» About this exercise
The only acceptable reply is the number of lines in the material below that hold "VEXT".

START Provided records

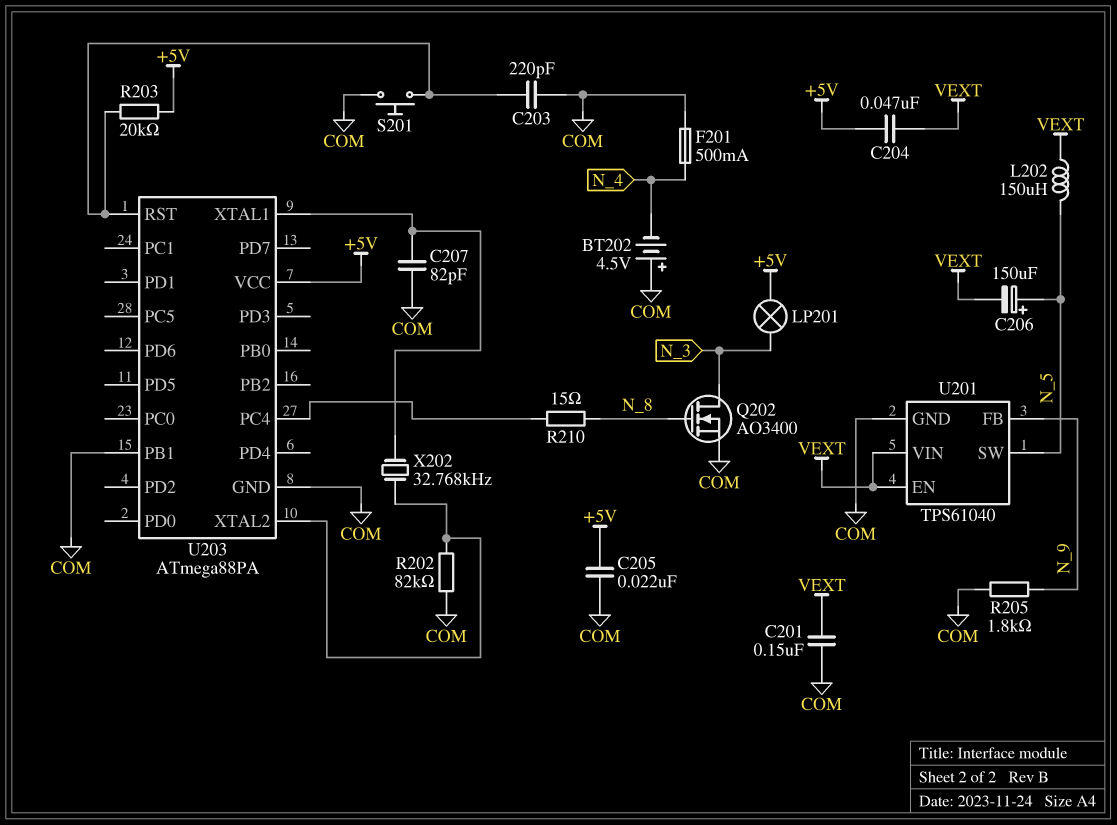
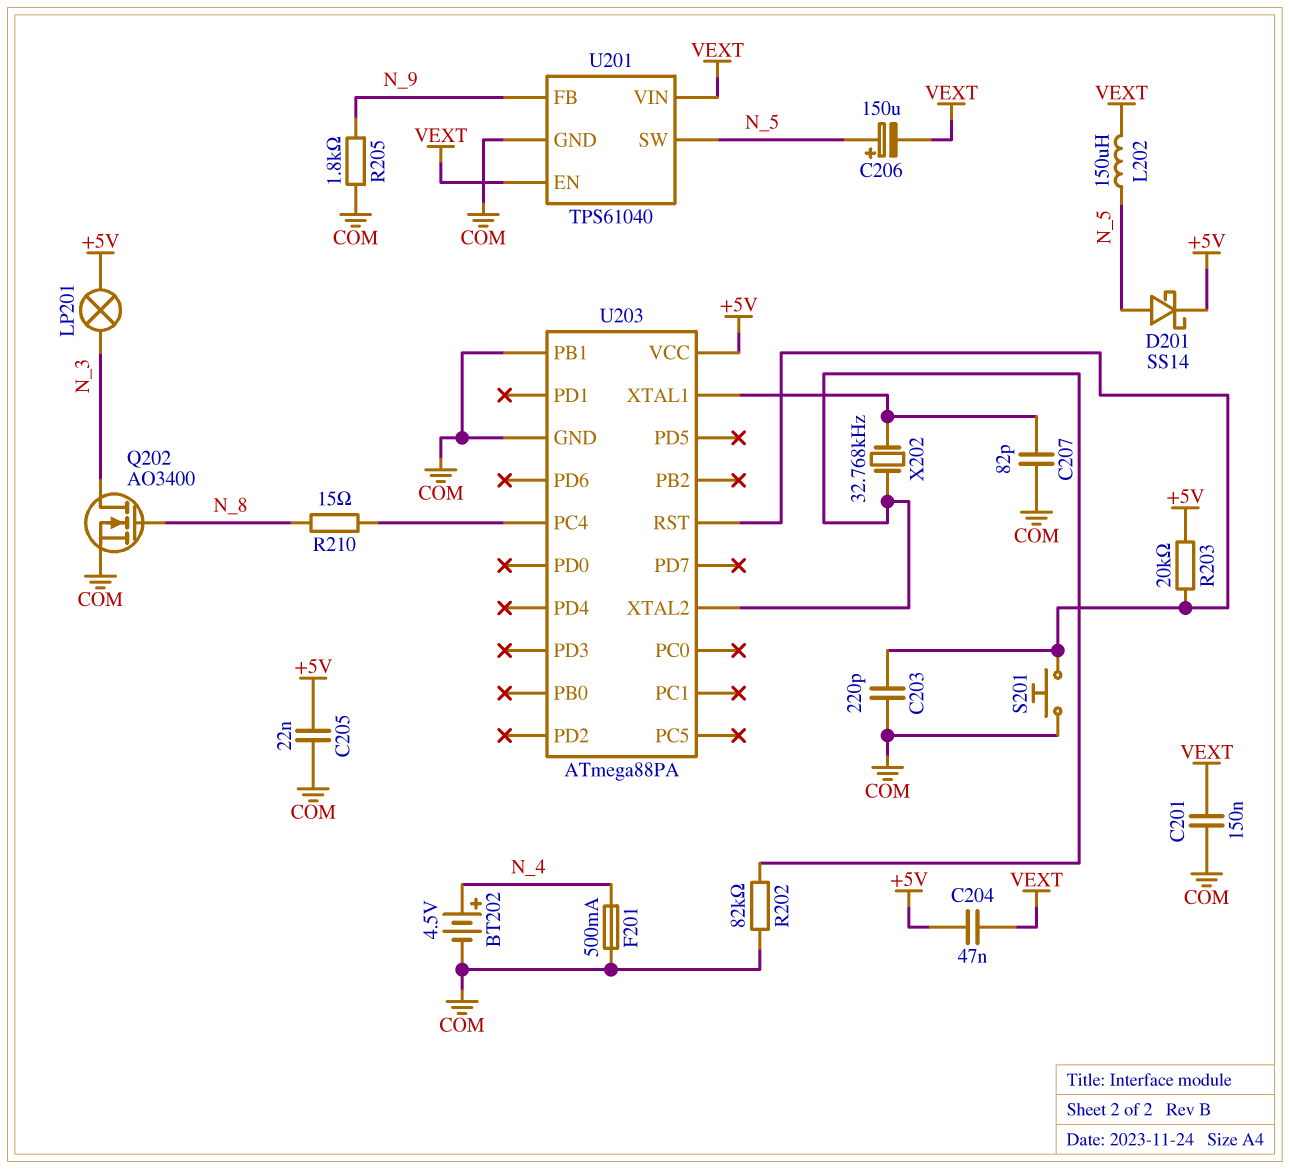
BT202: 4.5V (plus COM, minus N_4) -> 4.5V (plus N_4, minus COM)
D201: none -> schottky SS14 (A N_5, K +5V)

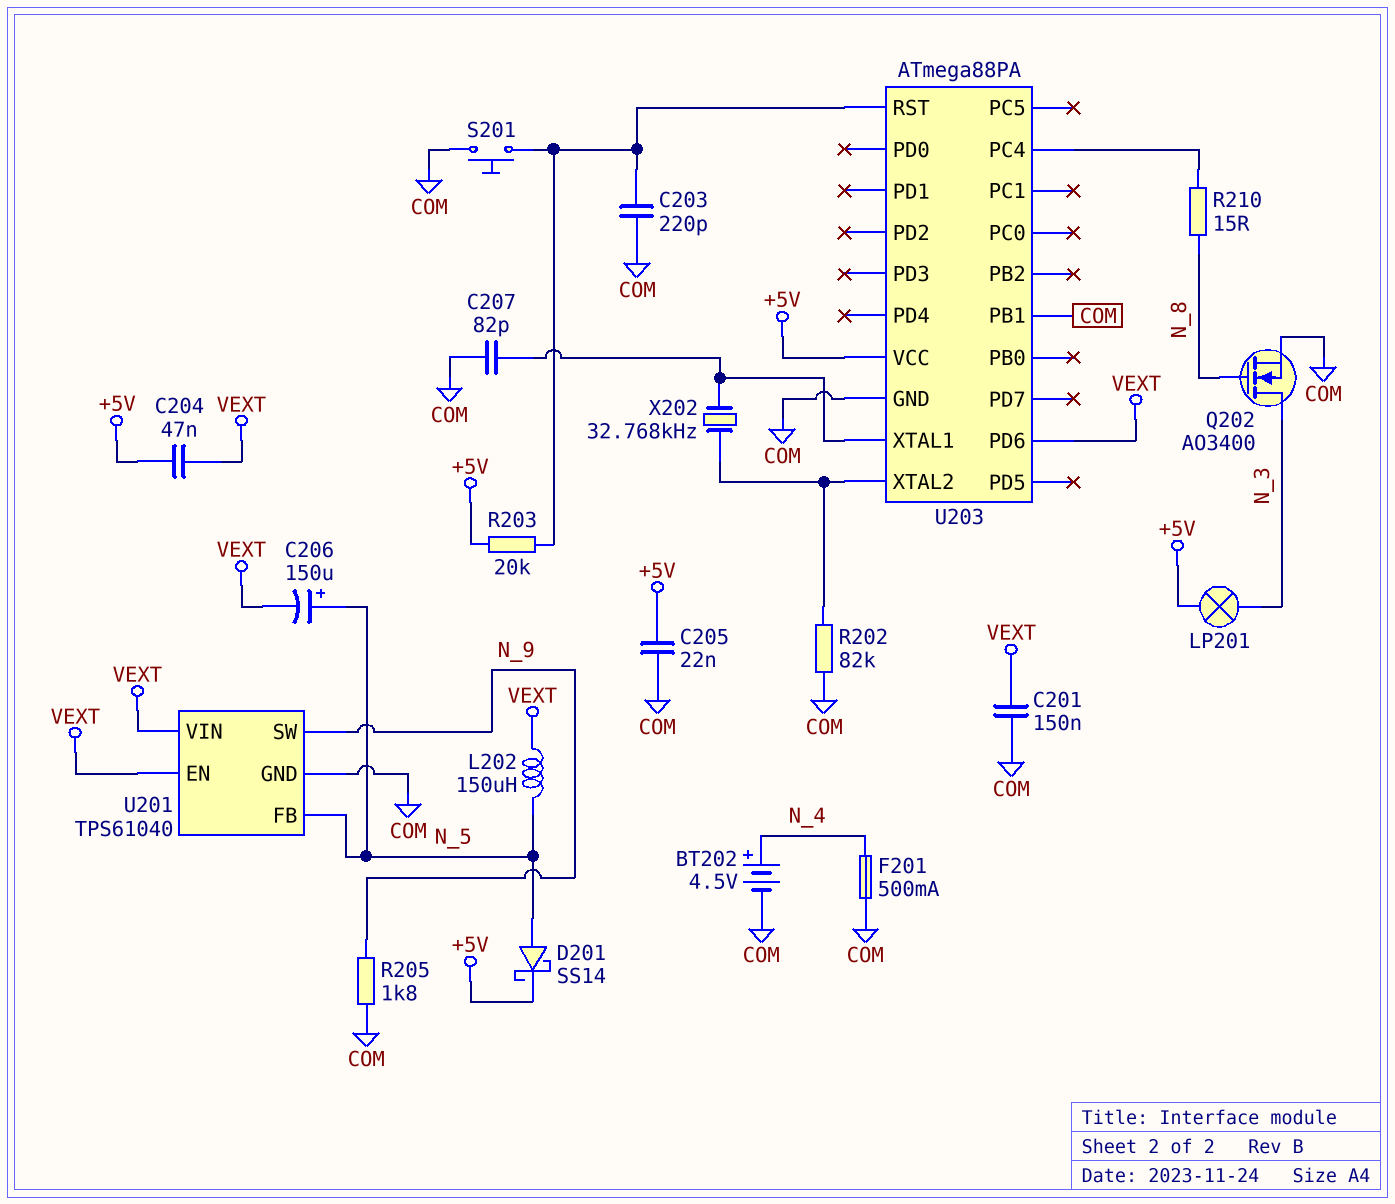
U201 pin FB: N_9 -> N_5
U201 pin SW: N_5 -> N_9
U203 pin PD6: none -> VEXT

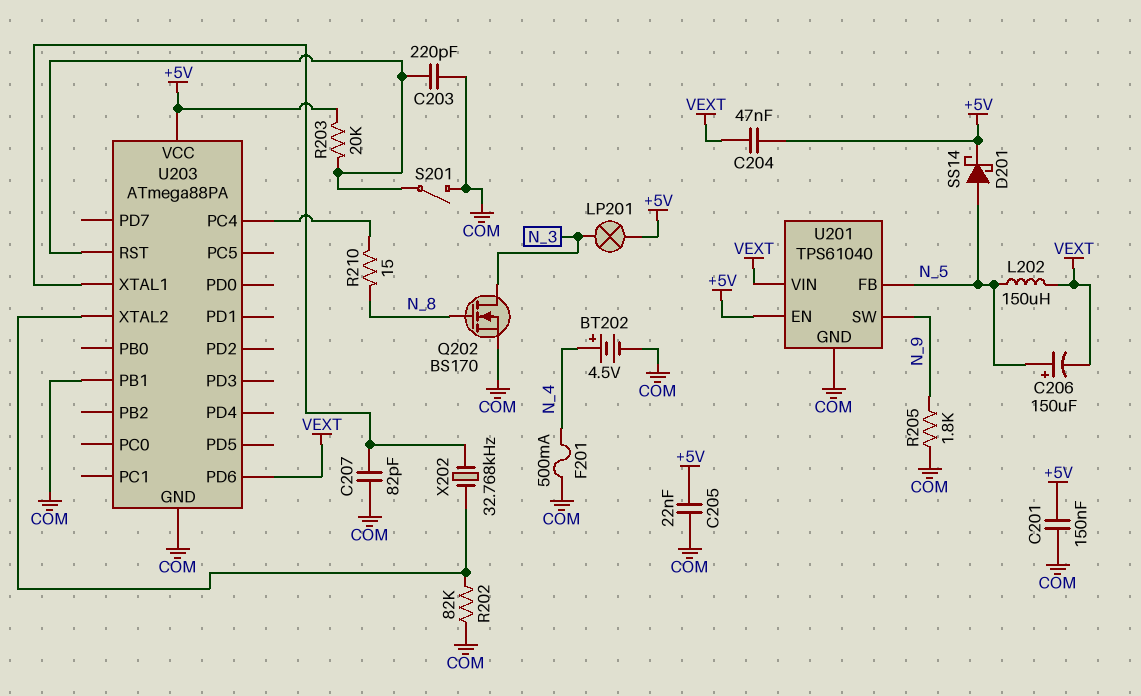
C201: 150nF (COM, VEXT) -> 150nF (+5V, COM)
Q202: NMOS AO3400 (G N_8, D N_3, S COM) -> NMOS BS170 (G N_8, D N_3, S COM)
S201: button (COM, U203/RST) -> switch (COM, U203/RST)
U201 pin EN: VEXT -> +5V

END Provided records

» Exercise response
3